» **EXERCISE DETAILS**
Would you output the following records verbatim and skip the images in them?

───

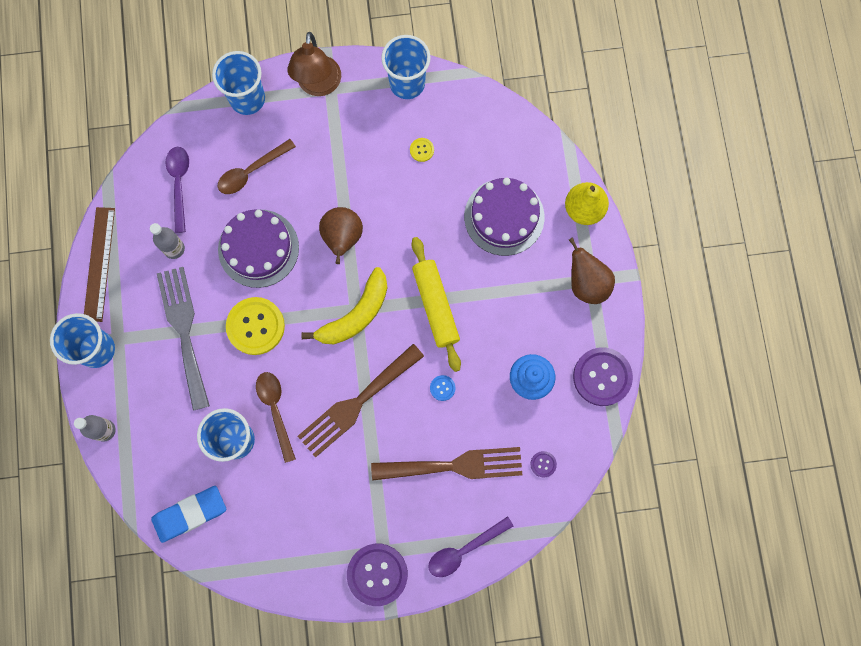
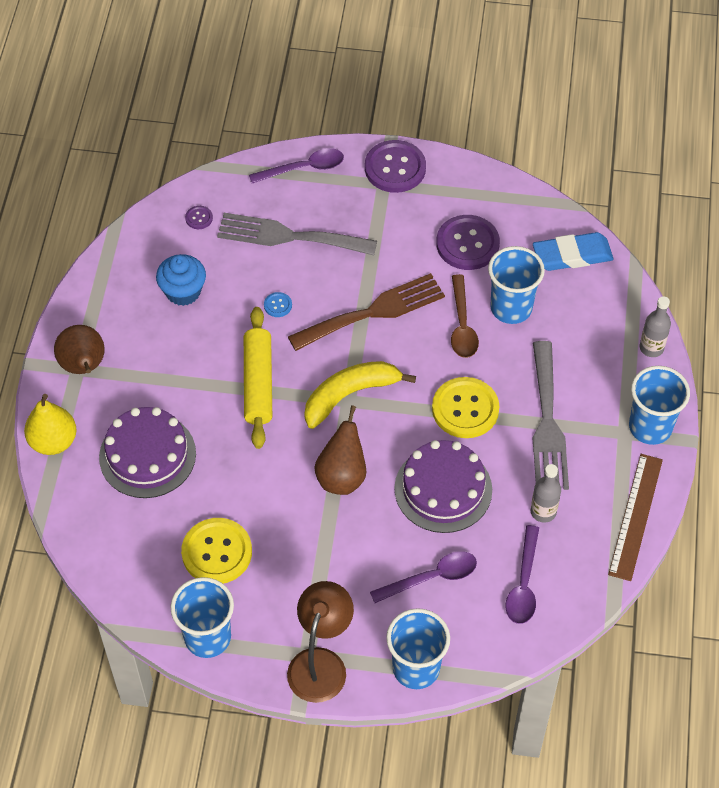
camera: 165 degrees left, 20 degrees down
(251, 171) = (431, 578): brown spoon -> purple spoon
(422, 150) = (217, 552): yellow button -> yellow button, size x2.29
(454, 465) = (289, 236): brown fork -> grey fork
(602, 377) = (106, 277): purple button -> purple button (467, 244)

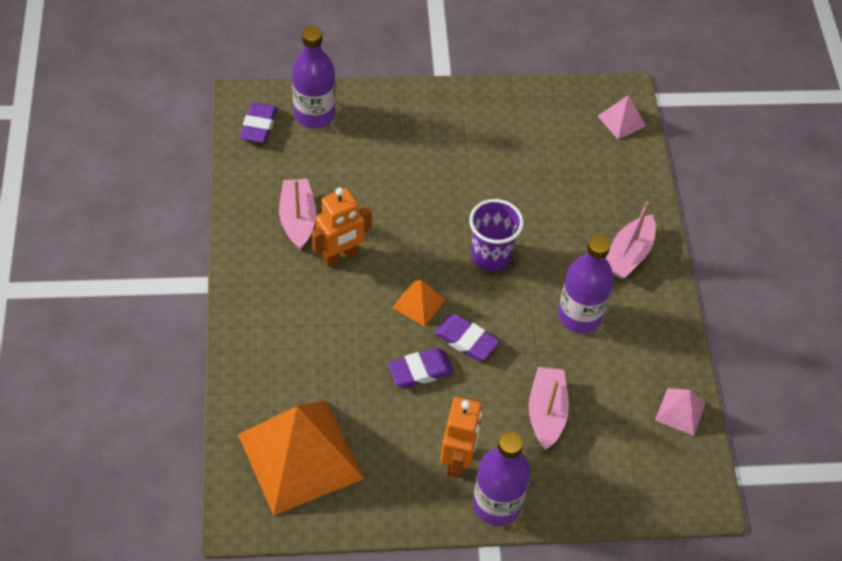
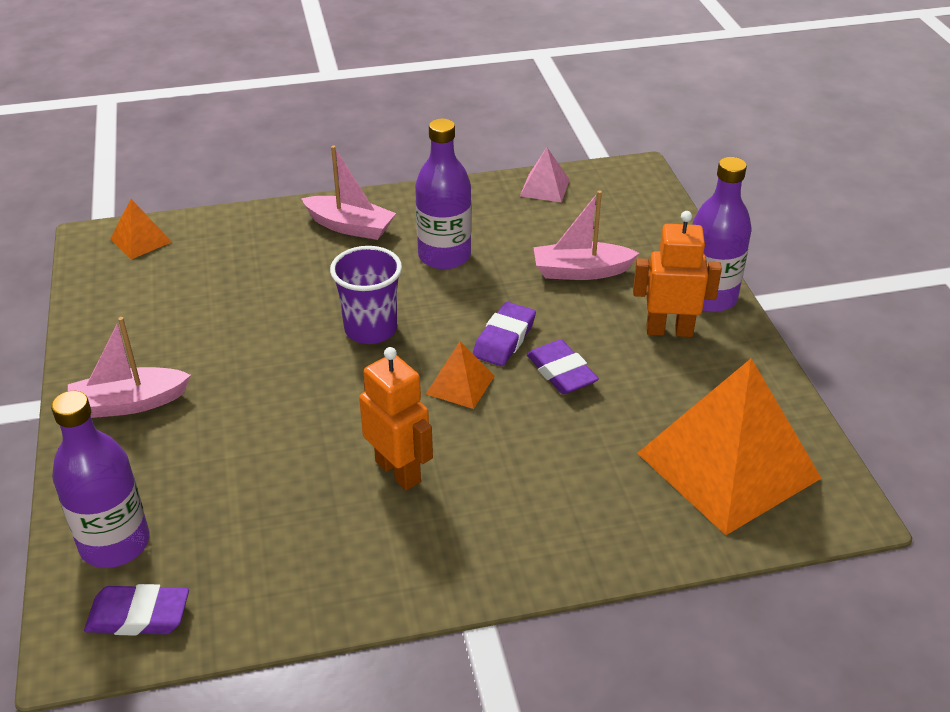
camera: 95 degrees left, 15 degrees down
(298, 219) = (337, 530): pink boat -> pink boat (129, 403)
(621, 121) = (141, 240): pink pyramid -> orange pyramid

───

» **TASK OUTPUT**
camera: 165 degrees left, 20 degrees down
(251, 171) = (431, 578): brown spoon -> purple spoon
(422, 150) = (217, 552): yellow button -> yellow button, size x2.29
(454, 465) = (289, 236): brown fork -> grey fork
(602, 377) = (106, 277): purple button -> purple button (467, 244)

camera: 95 degrees left, 15 degrees down
(298, 219) = (337, 530): pink boat -> pink boat (129, 403)
(621, 121) = (141, 240): pink pyramid -> orange pyramid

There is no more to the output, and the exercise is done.